EXERCISE:
Put the lines of the listing below, from its start through the line holding "10: (372, 33)", inclusive, into a Markdown table with the columns Row and Line, numbering each row and omitting blank lines. Leave the pictures out of the table.

_ _ _ _ _

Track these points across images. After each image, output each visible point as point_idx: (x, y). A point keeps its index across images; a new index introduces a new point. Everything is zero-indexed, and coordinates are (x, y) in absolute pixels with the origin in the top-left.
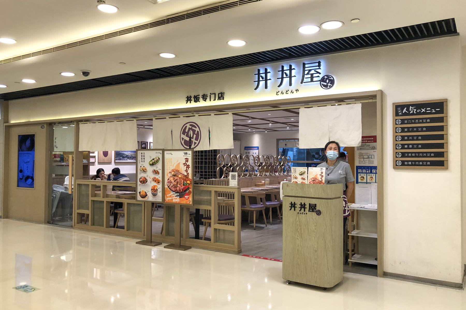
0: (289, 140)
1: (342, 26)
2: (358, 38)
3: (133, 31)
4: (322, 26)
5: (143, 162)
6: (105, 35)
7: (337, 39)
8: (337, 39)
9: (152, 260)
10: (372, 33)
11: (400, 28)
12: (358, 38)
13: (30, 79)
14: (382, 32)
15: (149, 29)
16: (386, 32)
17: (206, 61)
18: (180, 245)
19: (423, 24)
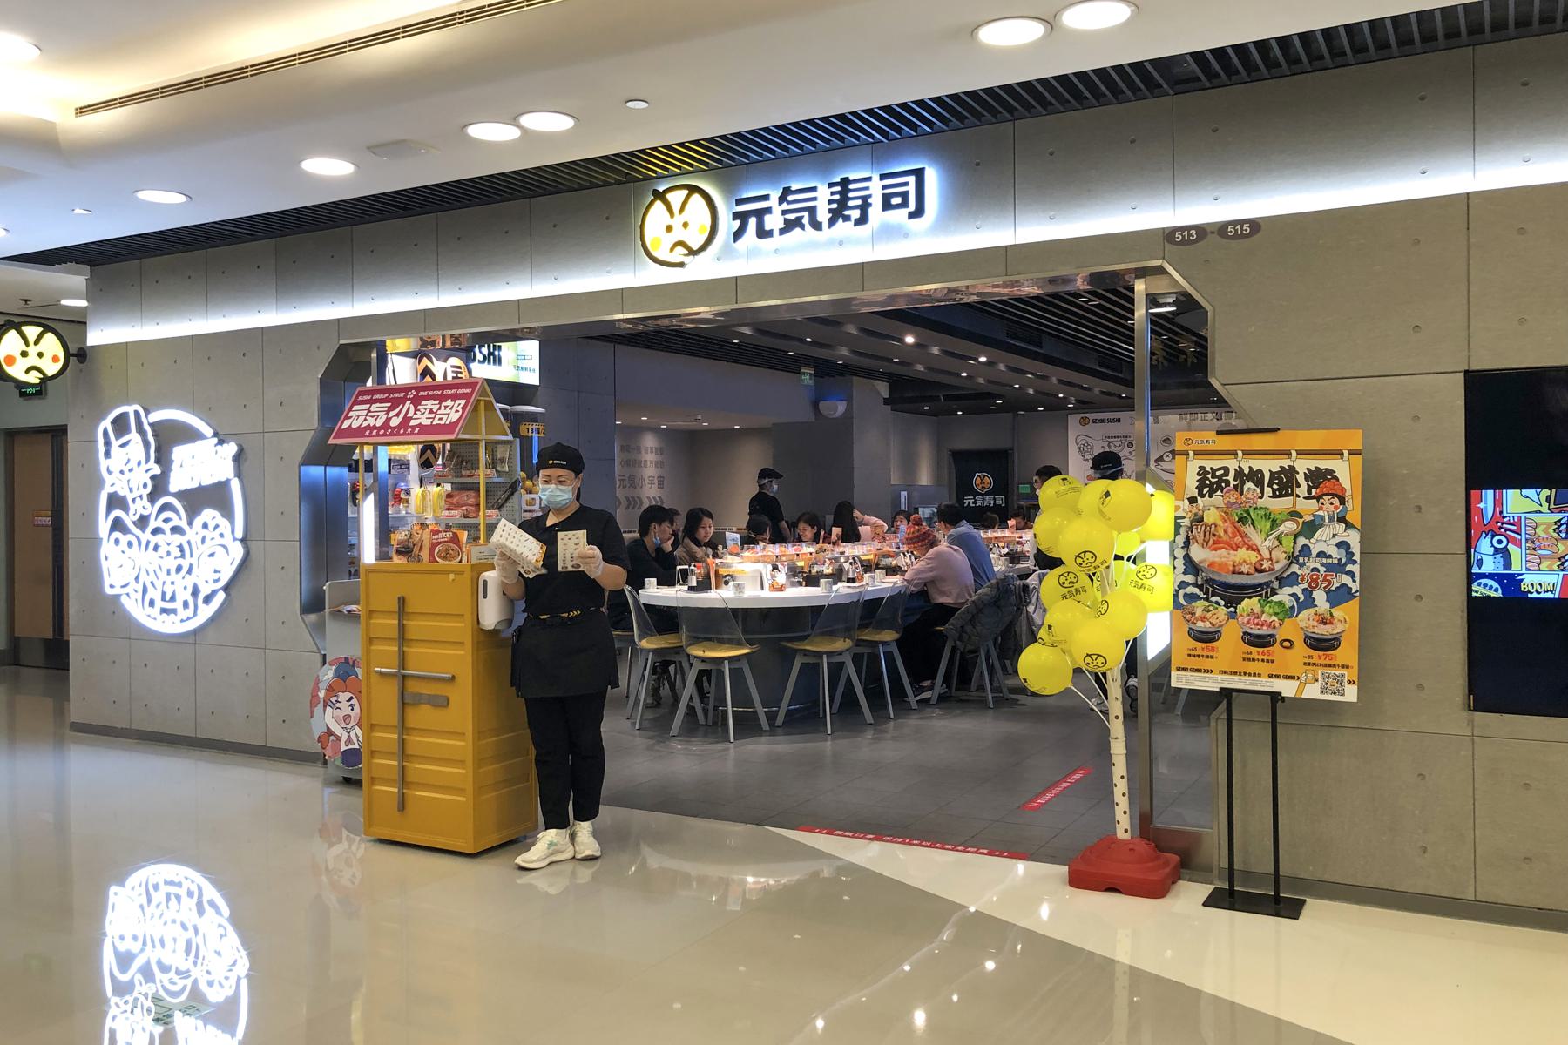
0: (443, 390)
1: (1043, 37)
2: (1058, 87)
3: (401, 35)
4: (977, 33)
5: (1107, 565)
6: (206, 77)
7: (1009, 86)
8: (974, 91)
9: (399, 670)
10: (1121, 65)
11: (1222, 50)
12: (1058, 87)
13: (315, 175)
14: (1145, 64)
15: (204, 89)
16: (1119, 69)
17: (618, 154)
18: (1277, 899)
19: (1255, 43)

_ _ _ _ _

EXERCISE RESULT:
| Row | Line |
|---|---|
| 1 | Track these points across images. After each image, output each visible point as point_idx: (x, y). A point keeps its index across images; a new index introduces a new point. Everything is zero-indexed, and coordinates are (x, y) in absolute pixels with the origin in the top-left. |
| 2 | 0: (289, 140) |
| 3 | 1: (342, 26) |
| 4 | 2: (358, 38) |
| 5 | 3: (133, 31) |
| 6 | 4: (322, 26) |
| 7 | 5: (143, 162) |
| 8 | 6: (105, 35) |
| 9 | 7: (337, 39) |
| 10 | 8: (337, 39) |
| 11 | 9: (152, 260) |
| 12 | 10: (372, 33) |